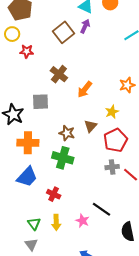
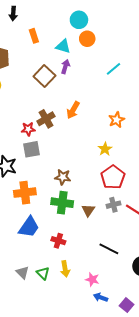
red star: (27, 51) -> (28, 129), moved
brown cross: (59, 74) -> (46, 119), turned 30
orange arrow: (85, 89) -> (73, 110), moved
brown triangle: (91, 126) -> (88, 210), moved
pink star: (82, 221) -> (92, 280), moved
gray triangle: (31, 244) -> (22, 272), moved

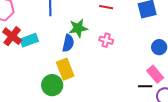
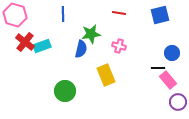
yellow rectangle: (65, 69) -> (106, 75), moved
black line: (145, 86) -> (158, 68), moved

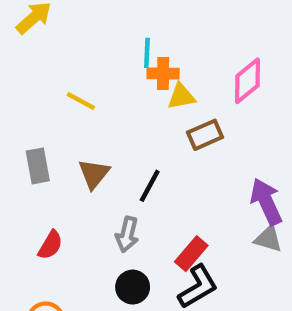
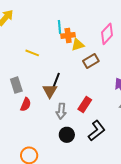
brown triangle: (94, 174) -> (50, 91), moved
black line: (150, 186) -> (56, 80), moved
red semicircle: (50, 245) -> (26, 104), moved
red rectangle: (191, 254) -> (85, 104), moved

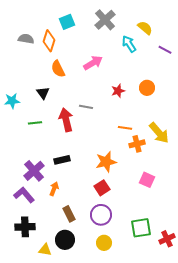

Assigned task. Wherever an image appears in the data, omit it and repeat everything else exactly.

Finished task.
red star: (27, 51) -> (28, 129), moved
brown cross: (59, 74) -> (46, 119), turned 30
orange arrow: (85, 89) -> (73, 110), moved
brown triangle: (91, 126) -> (88, 210), moved
pink star: (82, 221) -> (92, 280), moved
gray triangle: (31, 244) -> (22, 272), moved

yellow rectangle: (65, 69) -> (106, 75), moved
black line: (145, 86) -> (158, 68), moved

brown triangle: (94, 174) -> (50, 91), moved
black line: (150, 186) -> (56, 80), moved
red semicircle: (50, 245) -> (26, 104), moved
red rectangle: (191, 254) -> (85, 104), moved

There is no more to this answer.